▶ **Source data**
*** Block opens ***
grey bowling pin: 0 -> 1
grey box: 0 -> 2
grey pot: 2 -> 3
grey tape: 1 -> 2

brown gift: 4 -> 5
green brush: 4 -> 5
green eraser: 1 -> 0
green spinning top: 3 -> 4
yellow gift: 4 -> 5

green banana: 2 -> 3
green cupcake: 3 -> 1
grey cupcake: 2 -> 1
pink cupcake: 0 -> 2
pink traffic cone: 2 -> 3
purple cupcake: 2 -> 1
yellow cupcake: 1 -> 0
*** Block closes ***
*** Block opens ***
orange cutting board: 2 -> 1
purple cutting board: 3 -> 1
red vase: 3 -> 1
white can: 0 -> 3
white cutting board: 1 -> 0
*** Block closes ***
▶ **Problem to work on**
Copy every line from the records above that contains the word "green".

▶ **Result of the task**
green brush: 4 -> 5
green eraser: 1 -> 0
green spinning top: 3 -> 4
green banana: 2 -> 3
green cupcake: 3 -> 1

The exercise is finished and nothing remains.